◆ Problem requirements
Print the line that contains "DRIVER1 pin IN2: RX -> D8" and every line that follows it in the data below, ending with the final line; include nothing else.

(Before and after images)
■ ■ ■ ■ ■
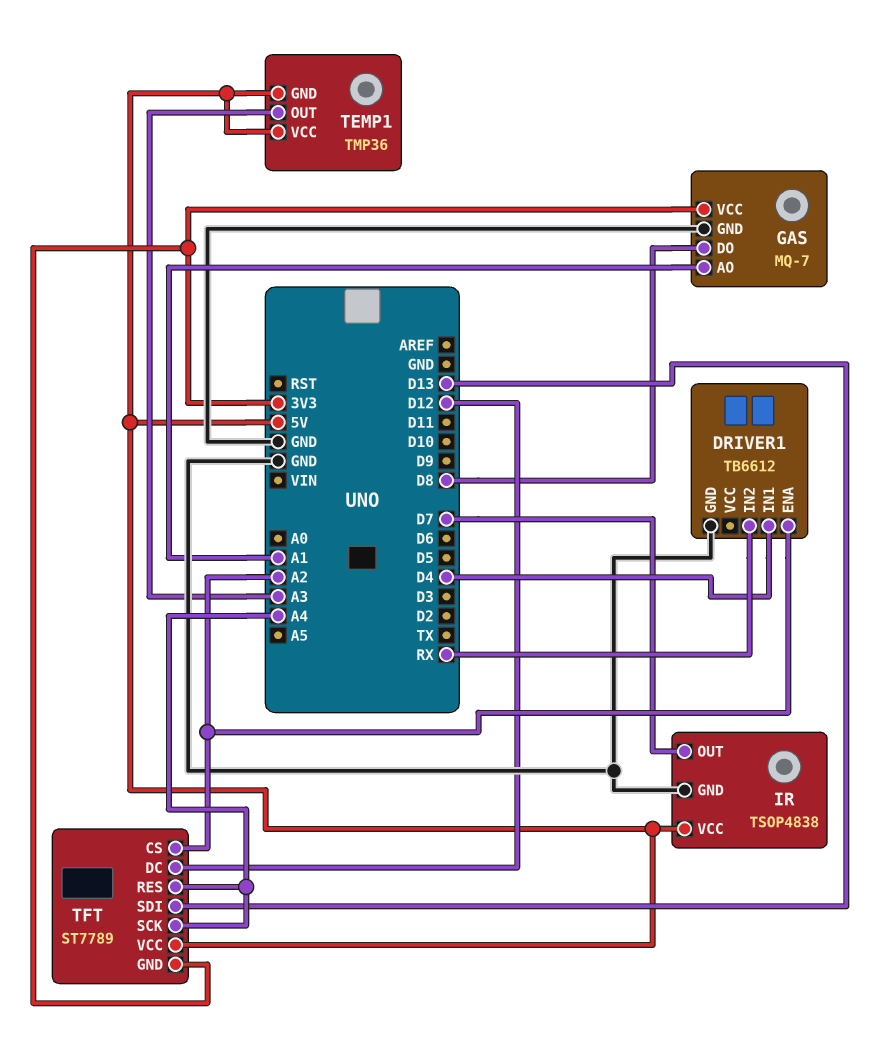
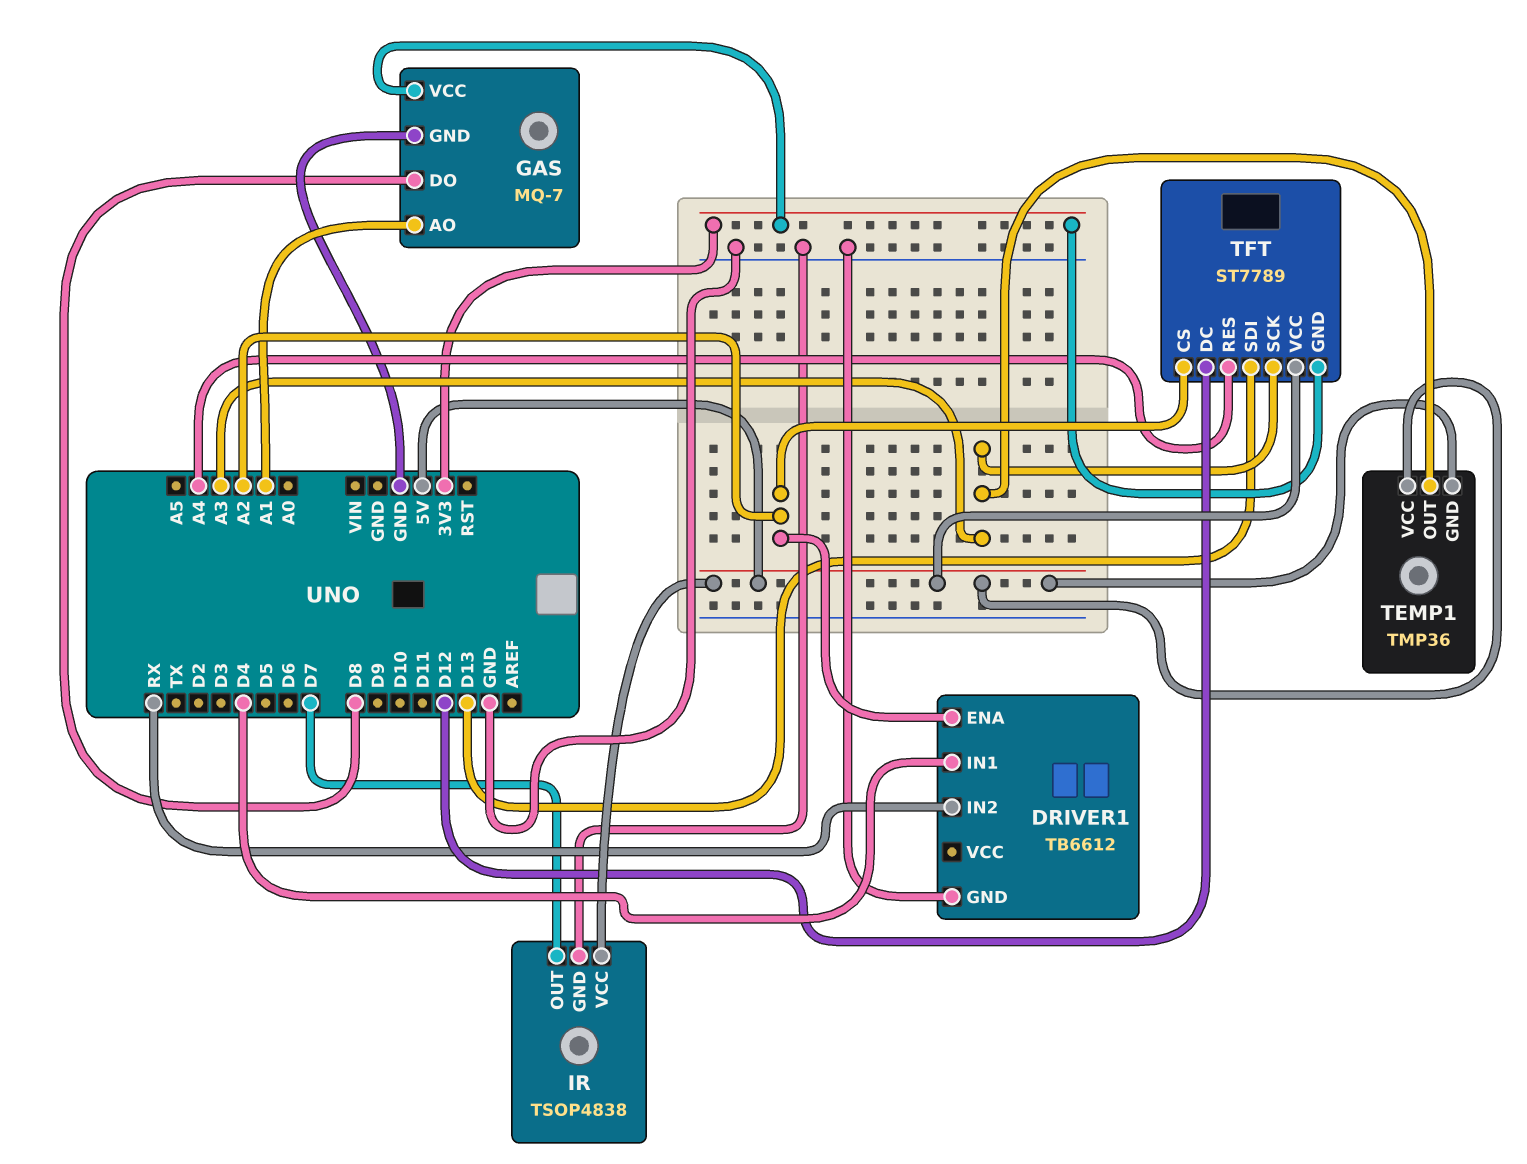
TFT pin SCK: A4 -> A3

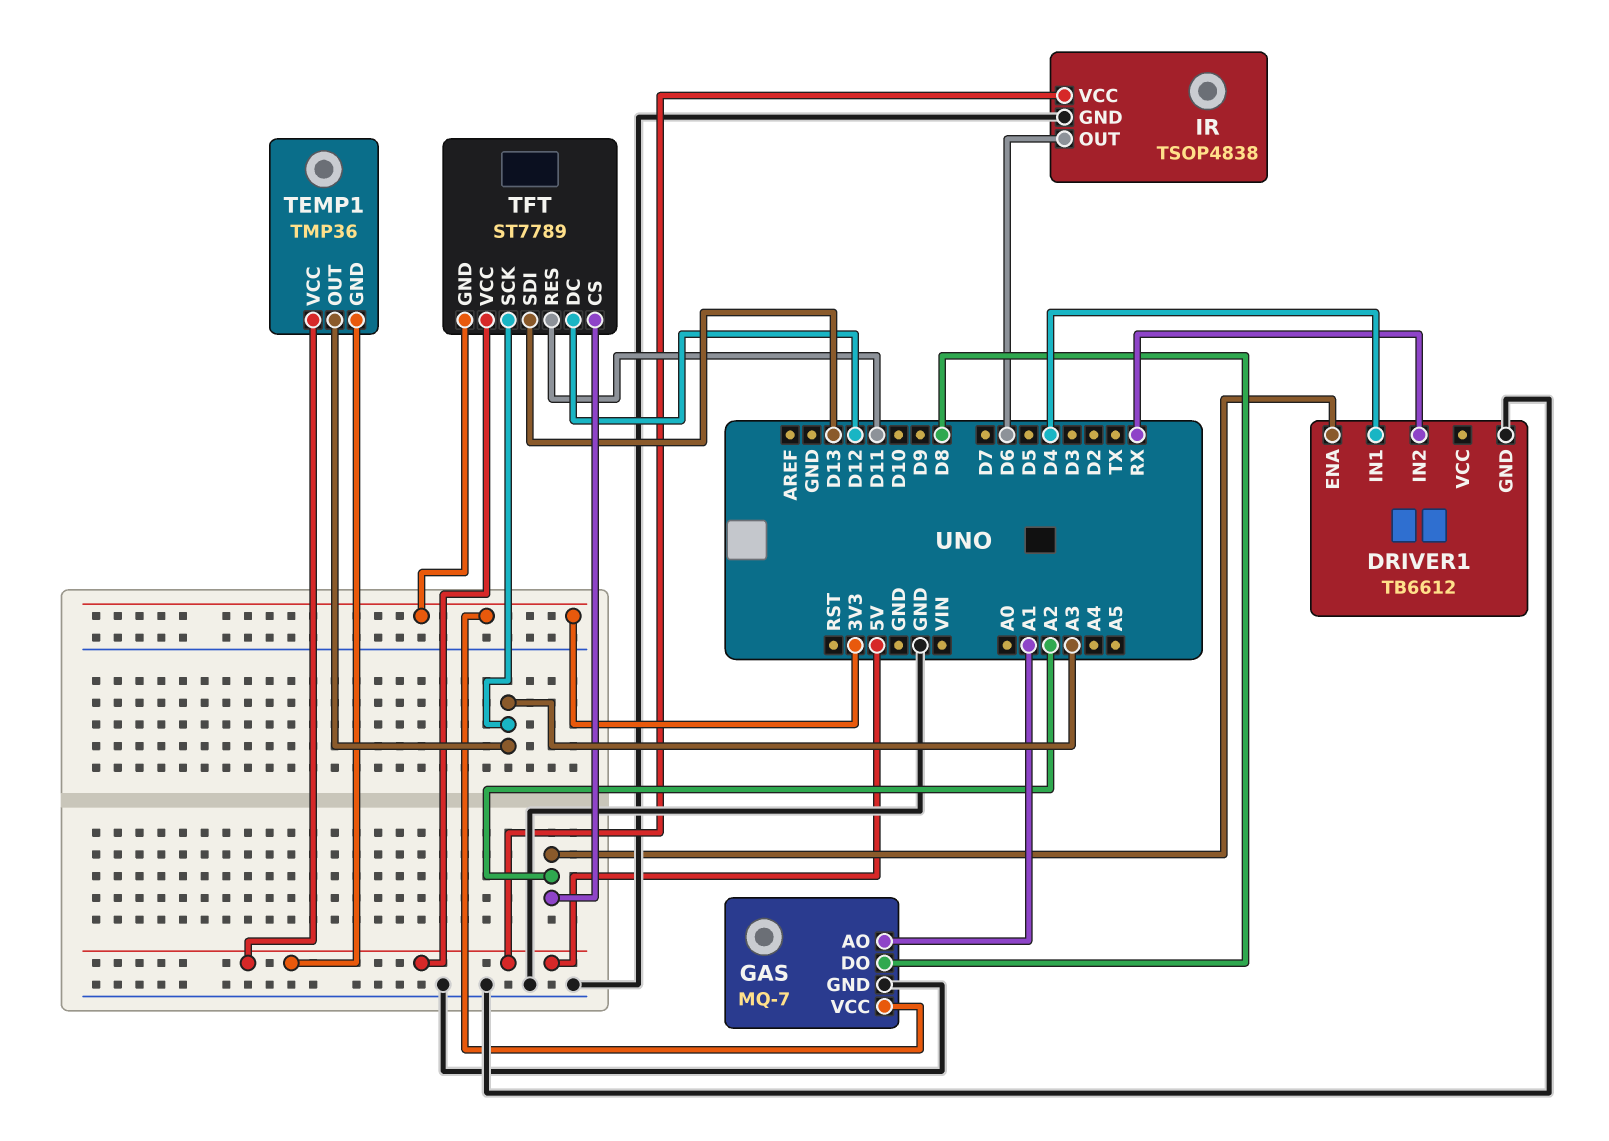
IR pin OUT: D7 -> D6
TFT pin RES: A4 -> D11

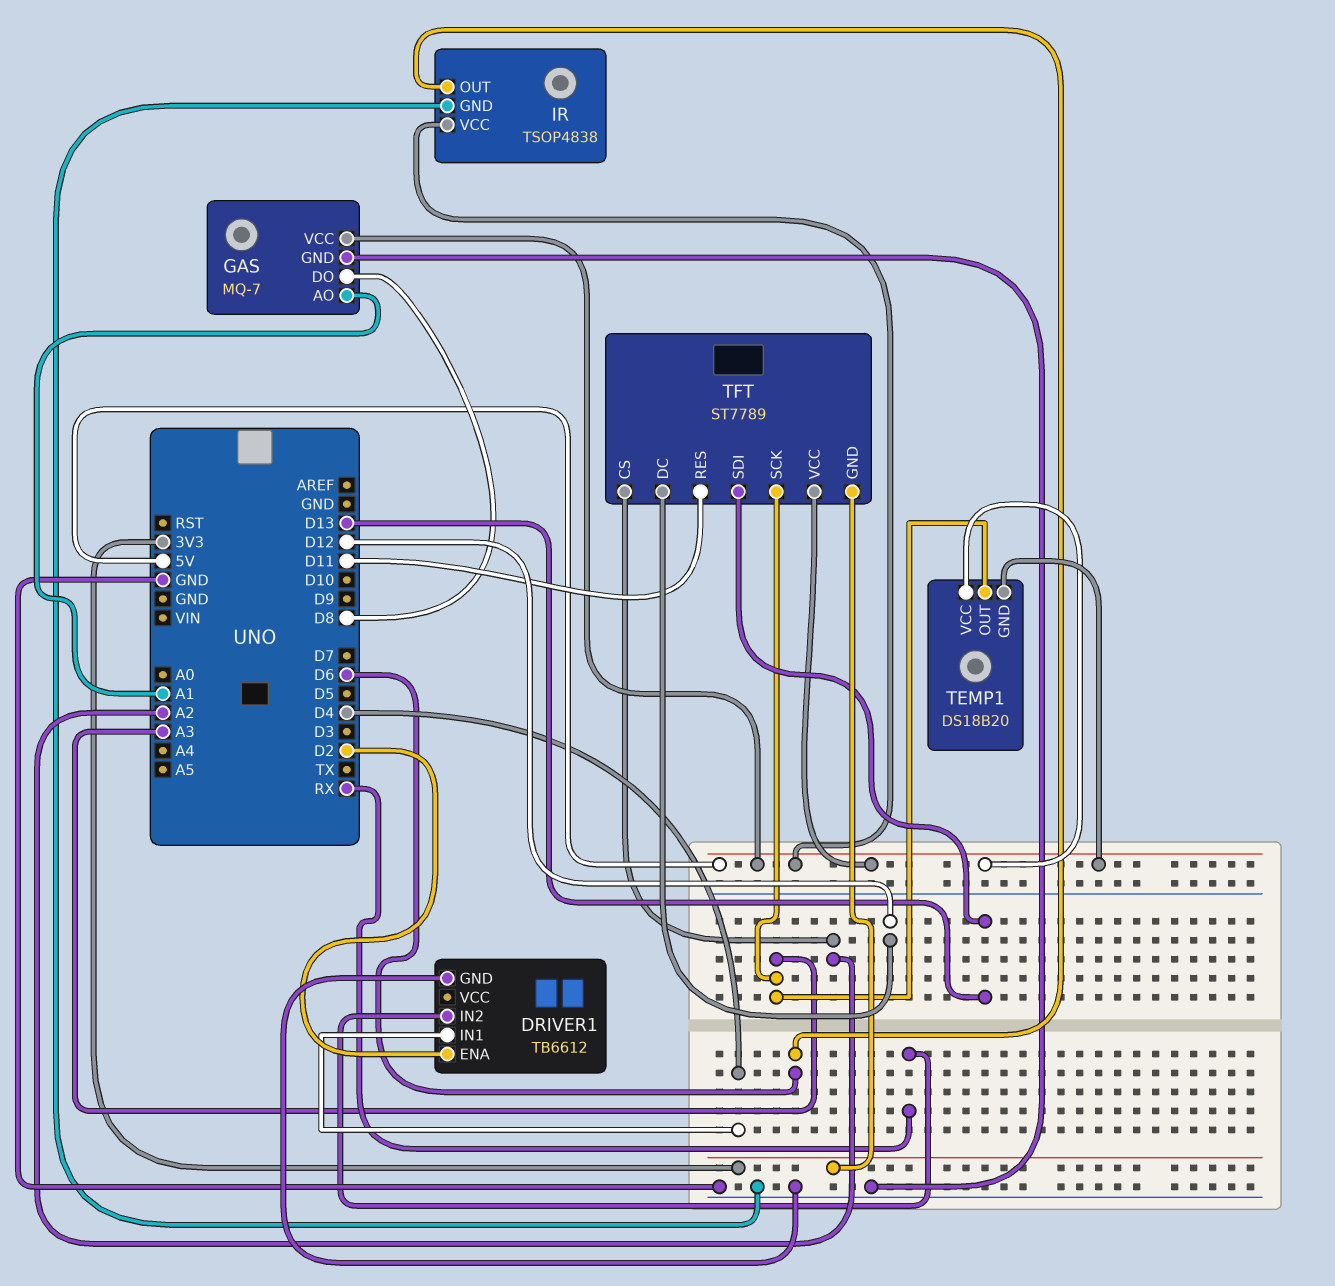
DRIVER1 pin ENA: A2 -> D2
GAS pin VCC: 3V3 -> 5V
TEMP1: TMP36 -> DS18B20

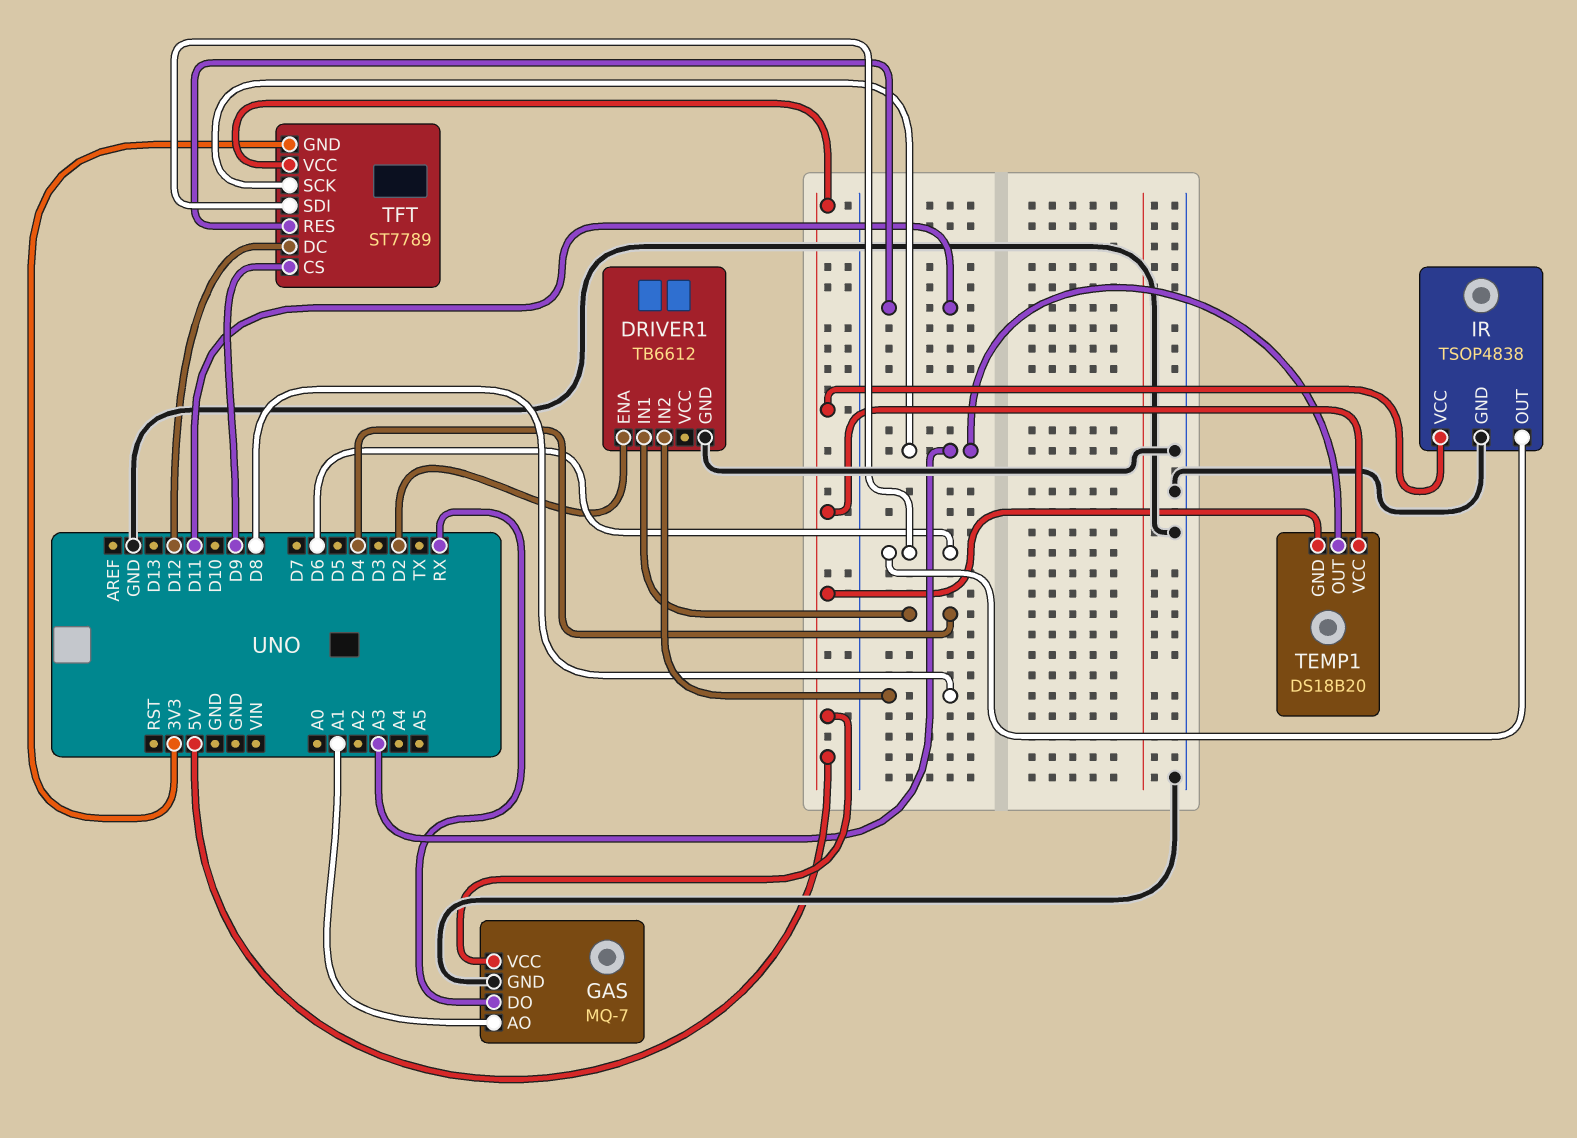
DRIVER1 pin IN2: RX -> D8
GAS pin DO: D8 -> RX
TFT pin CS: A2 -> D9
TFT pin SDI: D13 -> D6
■ ■ ■ ■ ■
◆ Output for this exercise
DRIVER1 pin IN2: RX -> D8
GAS pin DO: D8 -> RX
TFT pin CS: A2 -> D9
TFT pin SDI: D13 -> D6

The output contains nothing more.